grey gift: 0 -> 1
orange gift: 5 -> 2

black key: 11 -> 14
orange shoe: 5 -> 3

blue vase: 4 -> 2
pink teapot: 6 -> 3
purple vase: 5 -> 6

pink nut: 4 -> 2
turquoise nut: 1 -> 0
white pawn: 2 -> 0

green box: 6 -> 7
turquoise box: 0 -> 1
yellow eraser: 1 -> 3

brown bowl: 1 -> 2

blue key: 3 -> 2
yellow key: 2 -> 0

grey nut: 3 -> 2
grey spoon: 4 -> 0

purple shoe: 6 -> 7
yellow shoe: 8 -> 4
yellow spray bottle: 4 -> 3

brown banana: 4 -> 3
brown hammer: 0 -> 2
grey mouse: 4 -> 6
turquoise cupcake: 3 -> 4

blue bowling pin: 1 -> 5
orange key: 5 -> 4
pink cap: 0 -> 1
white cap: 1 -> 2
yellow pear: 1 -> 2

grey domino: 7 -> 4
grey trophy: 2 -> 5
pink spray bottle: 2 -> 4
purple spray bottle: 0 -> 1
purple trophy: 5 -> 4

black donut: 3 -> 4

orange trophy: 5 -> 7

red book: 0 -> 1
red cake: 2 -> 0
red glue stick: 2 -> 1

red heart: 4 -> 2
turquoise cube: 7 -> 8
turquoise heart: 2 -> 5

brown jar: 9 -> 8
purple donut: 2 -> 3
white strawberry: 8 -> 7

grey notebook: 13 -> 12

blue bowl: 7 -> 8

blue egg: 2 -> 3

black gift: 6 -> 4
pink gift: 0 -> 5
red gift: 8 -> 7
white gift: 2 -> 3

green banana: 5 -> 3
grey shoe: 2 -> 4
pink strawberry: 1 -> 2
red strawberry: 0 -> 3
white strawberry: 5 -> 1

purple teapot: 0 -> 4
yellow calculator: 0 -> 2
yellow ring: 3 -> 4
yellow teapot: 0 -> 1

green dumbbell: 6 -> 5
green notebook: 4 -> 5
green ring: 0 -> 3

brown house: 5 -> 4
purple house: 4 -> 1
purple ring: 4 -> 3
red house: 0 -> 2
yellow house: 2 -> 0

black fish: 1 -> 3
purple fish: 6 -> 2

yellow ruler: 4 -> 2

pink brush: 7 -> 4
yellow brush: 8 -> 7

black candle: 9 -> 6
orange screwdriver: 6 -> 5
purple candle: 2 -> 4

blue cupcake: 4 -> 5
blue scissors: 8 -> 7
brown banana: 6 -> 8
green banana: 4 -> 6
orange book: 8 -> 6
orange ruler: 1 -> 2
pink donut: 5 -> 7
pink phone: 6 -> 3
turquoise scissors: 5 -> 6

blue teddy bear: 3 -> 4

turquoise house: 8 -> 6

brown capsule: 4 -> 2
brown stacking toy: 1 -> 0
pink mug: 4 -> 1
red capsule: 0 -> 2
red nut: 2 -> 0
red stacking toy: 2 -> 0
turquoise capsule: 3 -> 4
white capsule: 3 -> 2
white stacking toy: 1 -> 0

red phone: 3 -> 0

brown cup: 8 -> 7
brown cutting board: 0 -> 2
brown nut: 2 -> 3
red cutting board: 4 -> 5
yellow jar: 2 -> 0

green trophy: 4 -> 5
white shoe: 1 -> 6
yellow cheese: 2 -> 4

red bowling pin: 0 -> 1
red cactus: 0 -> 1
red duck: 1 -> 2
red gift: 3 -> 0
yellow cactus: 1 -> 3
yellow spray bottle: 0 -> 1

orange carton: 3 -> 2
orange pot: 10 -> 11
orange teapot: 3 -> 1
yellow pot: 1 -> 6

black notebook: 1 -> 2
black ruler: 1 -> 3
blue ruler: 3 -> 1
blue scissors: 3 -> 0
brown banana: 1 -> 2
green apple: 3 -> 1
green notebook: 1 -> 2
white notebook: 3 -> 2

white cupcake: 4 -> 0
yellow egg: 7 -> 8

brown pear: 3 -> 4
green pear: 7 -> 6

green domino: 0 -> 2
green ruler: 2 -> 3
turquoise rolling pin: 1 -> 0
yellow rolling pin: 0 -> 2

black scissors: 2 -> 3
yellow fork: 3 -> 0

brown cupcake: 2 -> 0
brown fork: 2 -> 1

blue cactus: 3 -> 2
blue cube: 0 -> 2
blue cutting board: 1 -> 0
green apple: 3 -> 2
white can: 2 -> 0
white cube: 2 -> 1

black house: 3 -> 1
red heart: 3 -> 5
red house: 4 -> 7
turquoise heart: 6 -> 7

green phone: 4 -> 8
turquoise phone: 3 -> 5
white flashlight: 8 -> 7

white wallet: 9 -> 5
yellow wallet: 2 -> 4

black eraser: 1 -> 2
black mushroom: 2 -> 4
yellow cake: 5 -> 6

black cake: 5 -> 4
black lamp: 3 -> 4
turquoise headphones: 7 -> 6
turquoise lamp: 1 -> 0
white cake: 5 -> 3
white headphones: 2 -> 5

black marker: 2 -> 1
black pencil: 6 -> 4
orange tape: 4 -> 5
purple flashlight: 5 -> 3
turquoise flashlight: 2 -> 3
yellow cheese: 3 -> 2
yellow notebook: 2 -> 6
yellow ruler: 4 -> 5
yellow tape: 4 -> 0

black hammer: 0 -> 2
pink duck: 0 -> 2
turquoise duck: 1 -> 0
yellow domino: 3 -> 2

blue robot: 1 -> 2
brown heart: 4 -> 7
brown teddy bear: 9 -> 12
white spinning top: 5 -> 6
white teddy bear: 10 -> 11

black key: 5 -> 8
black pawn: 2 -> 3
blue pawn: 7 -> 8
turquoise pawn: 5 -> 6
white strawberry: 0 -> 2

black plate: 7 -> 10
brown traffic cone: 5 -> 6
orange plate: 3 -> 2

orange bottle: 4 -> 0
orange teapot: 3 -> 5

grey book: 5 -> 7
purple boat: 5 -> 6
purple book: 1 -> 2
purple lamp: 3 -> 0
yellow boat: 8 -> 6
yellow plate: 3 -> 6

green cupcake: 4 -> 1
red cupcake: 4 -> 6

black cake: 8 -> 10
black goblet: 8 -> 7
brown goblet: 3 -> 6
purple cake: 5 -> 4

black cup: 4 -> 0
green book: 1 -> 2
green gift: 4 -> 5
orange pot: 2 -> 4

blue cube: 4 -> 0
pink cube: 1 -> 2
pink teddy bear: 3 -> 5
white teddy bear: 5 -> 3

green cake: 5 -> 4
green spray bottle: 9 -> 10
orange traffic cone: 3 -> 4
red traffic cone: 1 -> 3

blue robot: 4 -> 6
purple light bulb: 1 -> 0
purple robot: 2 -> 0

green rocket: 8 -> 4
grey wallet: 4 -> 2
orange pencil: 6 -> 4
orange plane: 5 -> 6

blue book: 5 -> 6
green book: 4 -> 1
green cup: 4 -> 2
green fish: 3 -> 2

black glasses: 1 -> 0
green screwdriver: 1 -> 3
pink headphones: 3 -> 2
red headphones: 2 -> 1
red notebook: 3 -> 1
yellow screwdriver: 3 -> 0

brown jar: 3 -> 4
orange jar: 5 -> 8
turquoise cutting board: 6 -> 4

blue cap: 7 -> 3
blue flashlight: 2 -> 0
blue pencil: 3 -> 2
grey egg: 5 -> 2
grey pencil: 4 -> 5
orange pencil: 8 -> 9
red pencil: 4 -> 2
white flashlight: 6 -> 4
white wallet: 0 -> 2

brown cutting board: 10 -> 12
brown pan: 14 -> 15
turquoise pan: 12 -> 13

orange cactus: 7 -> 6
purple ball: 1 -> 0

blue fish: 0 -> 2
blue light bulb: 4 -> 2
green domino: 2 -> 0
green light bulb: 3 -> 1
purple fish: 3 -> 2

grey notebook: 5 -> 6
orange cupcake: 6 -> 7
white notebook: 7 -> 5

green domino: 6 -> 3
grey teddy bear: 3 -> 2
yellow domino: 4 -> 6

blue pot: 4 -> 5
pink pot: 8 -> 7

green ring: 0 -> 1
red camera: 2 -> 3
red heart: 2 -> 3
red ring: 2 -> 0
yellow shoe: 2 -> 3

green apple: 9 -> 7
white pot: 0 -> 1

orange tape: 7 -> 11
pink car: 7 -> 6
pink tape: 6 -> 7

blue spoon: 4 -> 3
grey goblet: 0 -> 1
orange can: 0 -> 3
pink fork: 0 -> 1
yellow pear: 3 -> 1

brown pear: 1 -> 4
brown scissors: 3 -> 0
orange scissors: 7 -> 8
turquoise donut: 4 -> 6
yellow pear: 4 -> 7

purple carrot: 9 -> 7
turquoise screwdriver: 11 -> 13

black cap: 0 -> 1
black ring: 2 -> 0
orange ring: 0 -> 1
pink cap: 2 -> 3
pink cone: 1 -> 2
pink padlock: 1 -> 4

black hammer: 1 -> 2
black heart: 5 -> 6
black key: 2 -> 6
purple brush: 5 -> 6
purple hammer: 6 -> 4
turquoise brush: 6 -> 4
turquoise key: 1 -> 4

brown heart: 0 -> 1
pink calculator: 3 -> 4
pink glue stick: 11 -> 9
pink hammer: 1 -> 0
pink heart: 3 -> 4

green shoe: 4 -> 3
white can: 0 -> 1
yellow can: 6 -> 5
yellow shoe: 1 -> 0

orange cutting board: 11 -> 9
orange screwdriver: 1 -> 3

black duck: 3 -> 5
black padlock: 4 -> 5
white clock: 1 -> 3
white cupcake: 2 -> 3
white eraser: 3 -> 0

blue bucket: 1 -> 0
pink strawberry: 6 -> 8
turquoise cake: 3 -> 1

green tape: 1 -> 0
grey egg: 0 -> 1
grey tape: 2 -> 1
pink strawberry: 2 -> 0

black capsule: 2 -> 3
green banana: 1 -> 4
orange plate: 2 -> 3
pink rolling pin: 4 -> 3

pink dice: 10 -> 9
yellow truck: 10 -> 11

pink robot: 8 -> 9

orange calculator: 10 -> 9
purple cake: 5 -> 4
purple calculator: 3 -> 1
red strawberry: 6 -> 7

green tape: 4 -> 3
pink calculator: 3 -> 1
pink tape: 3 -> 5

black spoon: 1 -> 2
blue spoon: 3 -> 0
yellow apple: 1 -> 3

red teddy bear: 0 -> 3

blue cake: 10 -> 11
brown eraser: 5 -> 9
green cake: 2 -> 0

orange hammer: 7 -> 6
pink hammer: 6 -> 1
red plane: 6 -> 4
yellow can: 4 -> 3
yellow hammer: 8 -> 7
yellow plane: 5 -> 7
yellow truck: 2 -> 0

Your task: Reproduce exactly the lines from the one containing "purple calculator: 3 -> 1" through the last line of the records above, including both, and nothing else.

Exercise answer:
purple calculator: 3 -> 1
red strawberry: 6 -> 7

green tape: 4 -> 3
pink calculator: 3 -> 1
pink tape: 3 -> 5

black spoon: 1 -> 2
blue spoon: 3 -> 0
yellow apple: 1 -> 3

red teddy bear: 0 -> 3

blue cake: 10 -> 11
brown eraser: 5 -> 9
green cake: 2 -> 0

orange hammer: 7 -> 6
pink hammer: 6 -> 1
red plane: 6 -> 4
yellow can: 4 -> 3
yellow hammer: 8 -> 7
yellow plane: 5 -> 7
yellow truck: 2 -> 0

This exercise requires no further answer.